> _WHAT YOU SHOULD DO_
All entries are to be given again verbatim.

(Beginning of INPUT DATA)

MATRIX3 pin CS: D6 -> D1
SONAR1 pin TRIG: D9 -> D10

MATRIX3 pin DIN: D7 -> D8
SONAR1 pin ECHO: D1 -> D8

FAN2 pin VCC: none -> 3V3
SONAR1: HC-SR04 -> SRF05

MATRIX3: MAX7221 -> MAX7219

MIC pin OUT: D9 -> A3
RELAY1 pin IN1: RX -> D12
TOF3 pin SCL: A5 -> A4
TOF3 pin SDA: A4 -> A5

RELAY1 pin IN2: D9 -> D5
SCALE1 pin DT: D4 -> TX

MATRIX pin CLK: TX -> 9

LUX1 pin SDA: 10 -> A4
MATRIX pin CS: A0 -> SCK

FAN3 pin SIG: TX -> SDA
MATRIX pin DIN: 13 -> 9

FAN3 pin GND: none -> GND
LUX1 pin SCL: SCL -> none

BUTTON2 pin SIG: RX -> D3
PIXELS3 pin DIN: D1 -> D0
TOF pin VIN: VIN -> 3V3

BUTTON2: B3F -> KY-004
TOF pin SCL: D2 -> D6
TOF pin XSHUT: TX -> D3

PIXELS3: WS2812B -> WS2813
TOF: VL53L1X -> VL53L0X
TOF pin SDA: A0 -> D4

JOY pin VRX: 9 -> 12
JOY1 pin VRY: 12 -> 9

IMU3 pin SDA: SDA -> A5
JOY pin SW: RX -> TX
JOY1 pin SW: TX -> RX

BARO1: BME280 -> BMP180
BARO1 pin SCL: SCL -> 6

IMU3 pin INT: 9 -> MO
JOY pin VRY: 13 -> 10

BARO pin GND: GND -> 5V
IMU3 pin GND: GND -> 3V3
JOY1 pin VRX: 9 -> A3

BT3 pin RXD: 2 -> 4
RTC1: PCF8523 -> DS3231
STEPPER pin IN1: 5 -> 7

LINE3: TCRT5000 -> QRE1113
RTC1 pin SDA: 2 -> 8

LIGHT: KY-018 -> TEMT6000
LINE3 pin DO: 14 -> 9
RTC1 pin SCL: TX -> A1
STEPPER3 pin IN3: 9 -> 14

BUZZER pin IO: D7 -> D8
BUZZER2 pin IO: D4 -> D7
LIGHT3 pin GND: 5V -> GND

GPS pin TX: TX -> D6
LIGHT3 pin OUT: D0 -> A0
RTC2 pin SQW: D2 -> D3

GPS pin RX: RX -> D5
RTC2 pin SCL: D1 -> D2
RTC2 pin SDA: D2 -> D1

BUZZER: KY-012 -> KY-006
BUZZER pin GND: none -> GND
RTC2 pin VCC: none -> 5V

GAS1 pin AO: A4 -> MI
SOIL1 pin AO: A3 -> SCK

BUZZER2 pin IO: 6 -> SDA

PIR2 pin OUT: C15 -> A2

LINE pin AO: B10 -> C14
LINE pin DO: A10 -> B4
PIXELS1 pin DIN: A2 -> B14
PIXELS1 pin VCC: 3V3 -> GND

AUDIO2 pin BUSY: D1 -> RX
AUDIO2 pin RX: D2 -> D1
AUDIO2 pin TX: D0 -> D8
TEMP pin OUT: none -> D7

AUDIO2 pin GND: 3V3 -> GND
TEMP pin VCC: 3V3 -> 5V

(End of INPUT DATA)

> _ANSWER TO THE EXERCISE_
MATRIX3 pin CS: D6 -> D1
SONAR1 pin TRIG: D9 -> D10

MATRIX3 pin DIN: D7 -> D8
SONAR1 pin ECHO: D1 -> D8

FAN2 pin VCC: none -> 3V3
SONAR1: HC-SR04 -> SRF05

MATRIX3: MAX7221 -> MAX7219

MIC pin OUT: D9 -> A3
RELAY1 pin IN1: RX -> D12
TOF3 pin SCL: A5 -> A4
TOF3 pin SDA: A4 -> A5

RELAY1 pin IN2: D9 -> D5
SCALE1 pin DT: D4 -> TX

MATRIX pin CLK: TX -> 9

LUX1 pin SDA: 10 -> A4
MATRIX pin CS: A0 -> SCK

FAN3 pin SIG: TX -> SDA
MATRIX pin DIN: 13 -> 9

FAN3 pin GND: none -> GND
LUX1 pin SCL: SCL -> none

BUTTON2 pin SIG: RX -> D3
PIXELS3 pin DIN: D1 -> D0
TOF pin VIN: VIN -> 3V3

BUTTON2: B3F -> KY-004
TOF pin SCL: D2 -> D6
TOF pin XSHUT: TX -> D3

PIXELS3: WS2812B -> WS2813
TOF: VL53L1X -> VL53L0X
TOF pin SDA: A0 -> D4

JOY pin VRX: 9 -> 12
JOY1 pin VRY: 12 -> 9

IMU3 pin SDA: SDA -> A5
JOY pin SW: RX -> TX
JOY1 pin SW: TX -> RX

BARO1: BME280 -> BMP180
BARO1 pin SCL: SCL -> 6

IMU3 pin INT: 9 -> MO
JOY pin VRY: 13 -> 10

BARO pin GND: GND -> 5V
IMU3 pin GND: GND -> 3V3
JOY1 pin VRX: 9 -> A3

BT3 pin RXD: 2 -> 4
RTC1: PCF8523 -> DS3231
STEPPER pin IN1: 5 -> 7

LINE3: TCRT5000 -> QRE1113
RTC1 pin SDA: 2 -> 8

LIGHT: KY-018 -> TEMT6000
LINE3 pin DO: 14 -> 9
RTC1 pin SCL: TX -> A1
STEPPER3 pin IN3: 9 -> 14

BUZZER pin IO: D7 -> D8
BUZZER2 pin IO: D4 -> D7
LIGHT3 pin GND: 5V -> GND

GPS pin TX: TX -> D6
LIGHT3 pin OUT: D0 -> A0
RTC2 pin SQW: D2 -> D3

GPS pin RX: RX -> D5
RTC2 pin SCL: D1 -> D2
RTC2 pin SDA: D2 -> D1

BUZZER: KY-012 -> KY-006
BUZZER pin GND: none -> GND
RTC2 pin VCC: none -> 5V

GAS1 pin AO: A4 -> MI
SOIL1 pin AO: A3 -> SCK

BUZZER2 pin IO: 6 -> SDA

PIR2 pin OUT: C15 -> A2

LINE pin AO: B10 -> C14
LINE pin DO: A10 -> B4
PIXELS1 pin DIN: A2 -> B14
PIXELS1 pin VCC: 3V3 -> GND

AUDIO2 pin BUSY: D1 -> RX
AUDIO2 pin RX: D2 -> D1
AUDIO2 pin TX: D0 -> D8
TEMP pin OUT: none -> D7

AUDIO2 pin GND: 3V3 -> GND
TEMP pin VCC: 3V3 -> 5V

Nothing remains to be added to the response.